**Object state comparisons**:
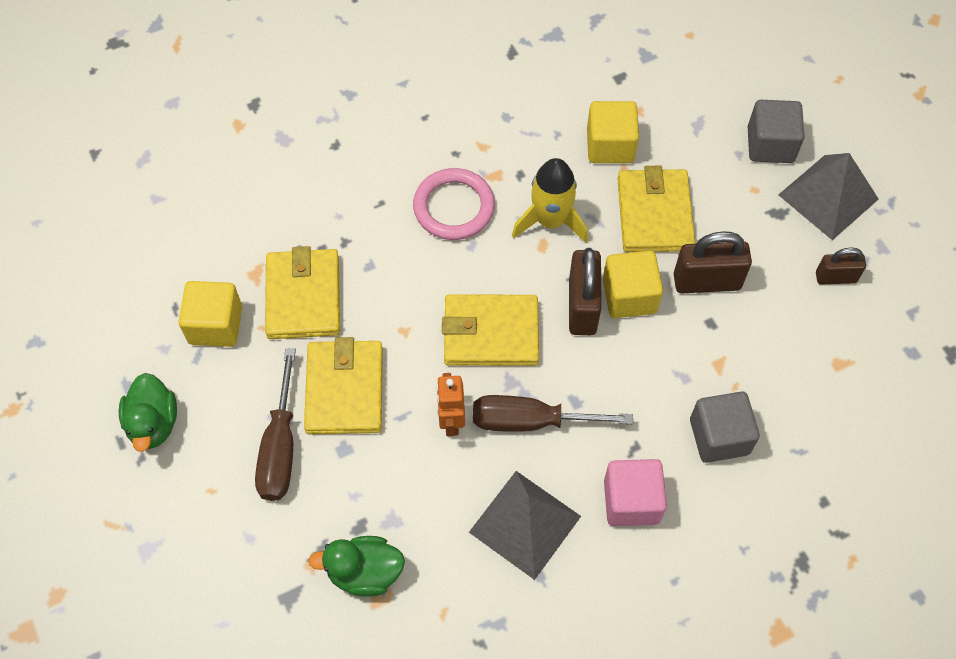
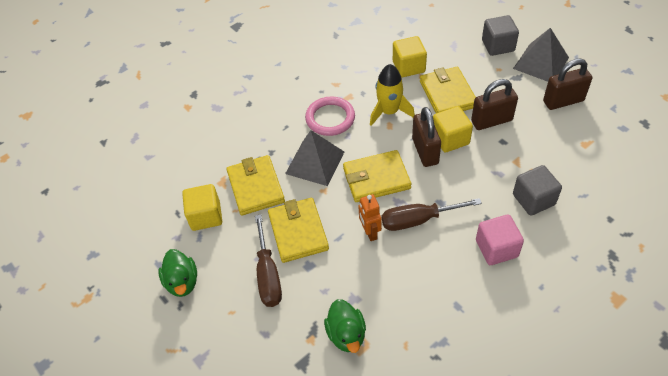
camera: 10 degrees left, 10 degrees down
(364, 572) = (346, 334): green duck -> green duck turned 90 degrees counterclockwise
(525, 524) = (437, 279): grey pyramid -> grey pyramid (315, 162)
(835, 277) = (563, 101): brown padlock -> brown padlock, size x1.63

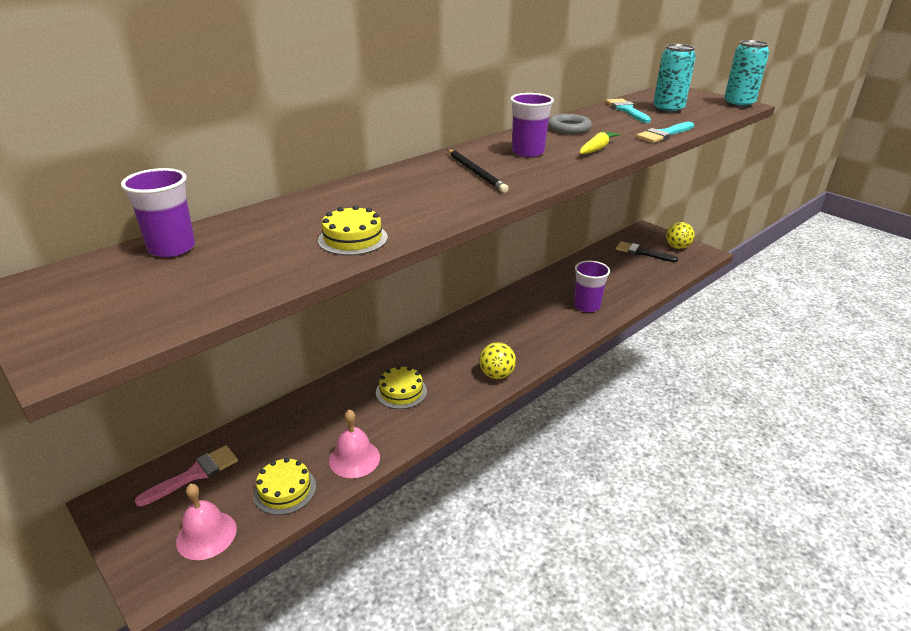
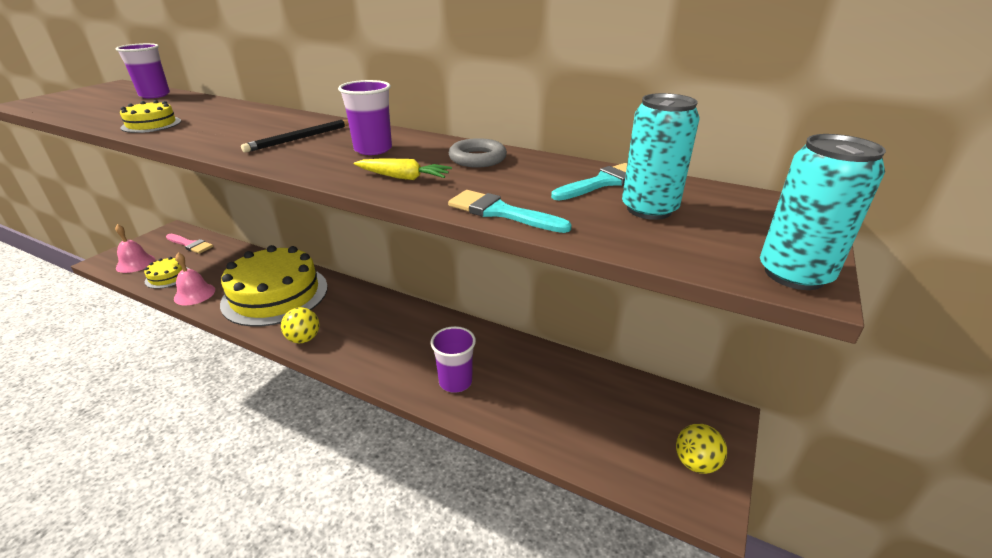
camera: 70 degrees right, 0 degrees up
(401, 391) = (275, 294): yellow cake -> yellow cake, size x2.35
(642, 252) = (639, 419): black brush -> none

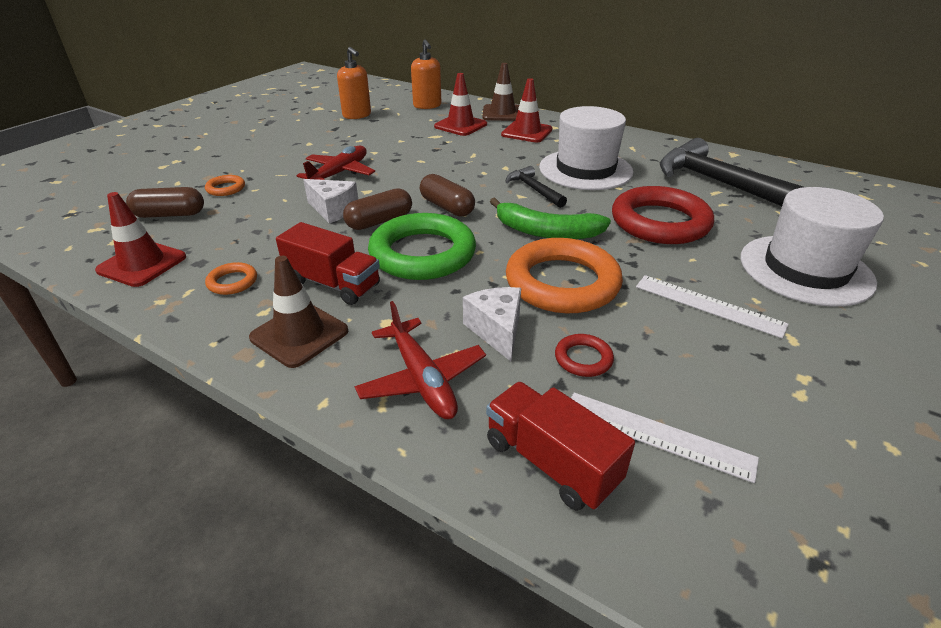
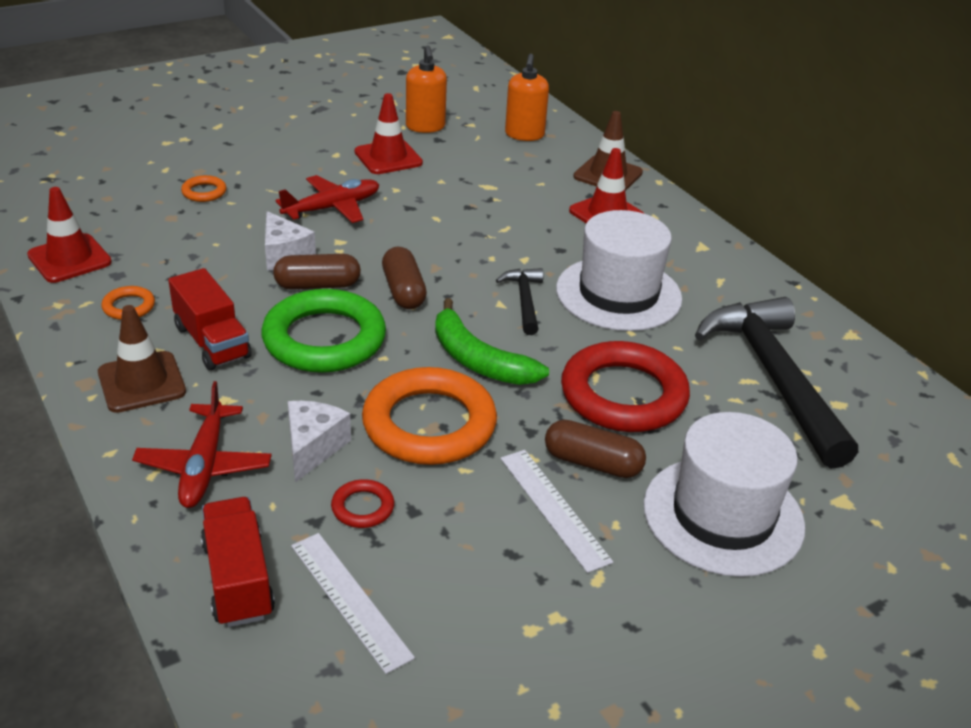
camera: 25 degrees right, 0 degrees up
(170, 215) = (131, 209): brown capsule -> brown capsule (592, 463)
(460, 125) = (534, 179): red traffic cone -> red traffic cone (388, 157)

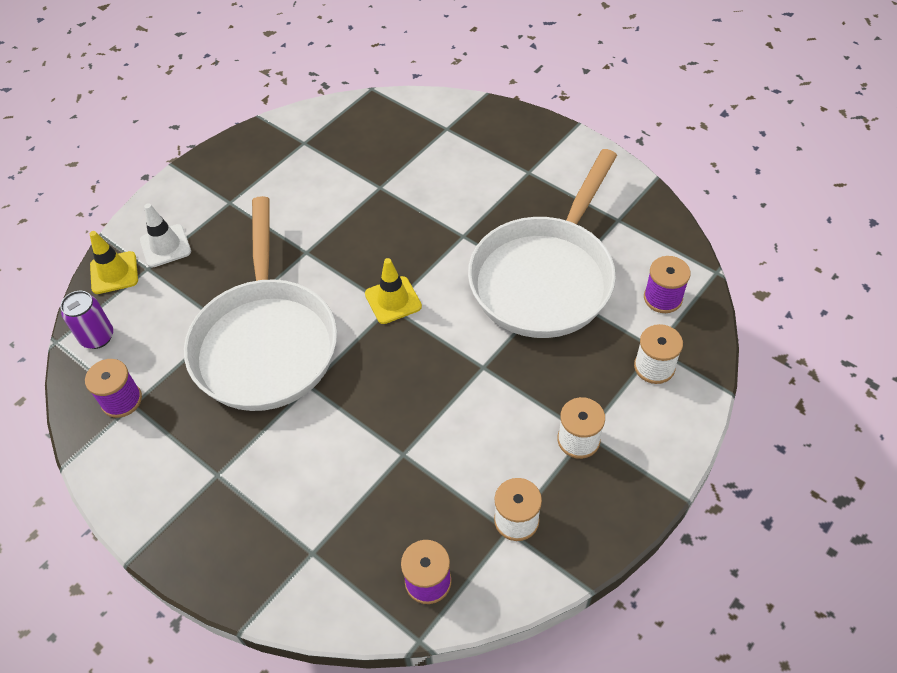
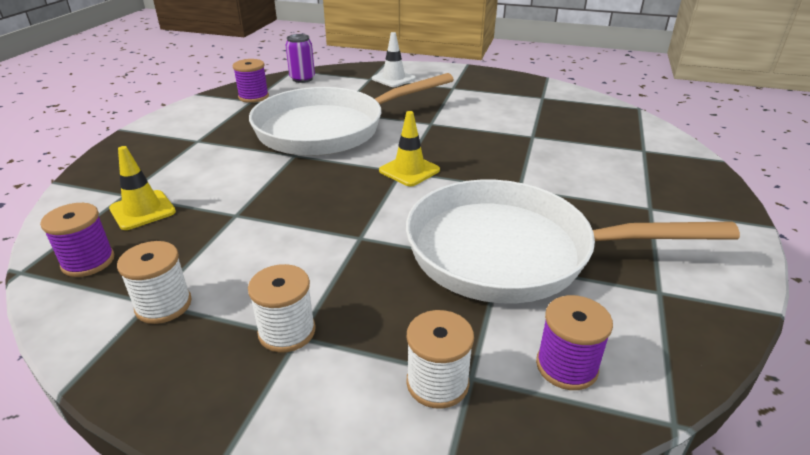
camera: 65 degrees right, 20 degrees down
(114, 273) = (358, 71): yellow traffic cone -> yellow traffic cone (142, 210)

**Prompt**:
In the data above, how many lines contain the word "size"? Only the number is wanted.

**Task result**:
2